• INSTRUCTION: Every single entry must be reproduced precisely.

----------

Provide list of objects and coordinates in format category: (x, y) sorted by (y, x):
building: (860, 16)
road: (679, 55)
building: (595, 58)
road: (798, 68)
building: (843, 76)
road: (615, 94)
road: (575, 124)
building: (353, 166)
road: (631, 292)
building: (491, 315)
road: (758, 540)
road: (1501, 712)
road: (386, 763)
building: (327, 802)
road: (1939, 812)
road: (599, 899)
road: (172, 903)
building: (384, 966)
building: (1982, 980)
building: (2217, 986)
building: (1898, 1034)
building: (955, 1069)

----------

• OUTPUT FOR THIS TASK:
Provide list of objects and coordinates in format category: (x, y) sorted by (y, x):
building: (860, 16)
road: (679, 55)
building: (595, 58)
road: (798, 68)
building: (843, 76)
road: (615, 94)
road: (575, 124)
building: (353, 166)
road: (631, 292)
building: (491, 315)
road: (758, 540)
road: (1501, 712)
road: (386, 763)
building: (327, 802)
road: (1939, 812)
road: (599, 899)
road: (172, 903)
building: (384, 966)
building: (1982, 980)
building: (2217, 986)
building: (1898, 1034)
building: (955, 1069)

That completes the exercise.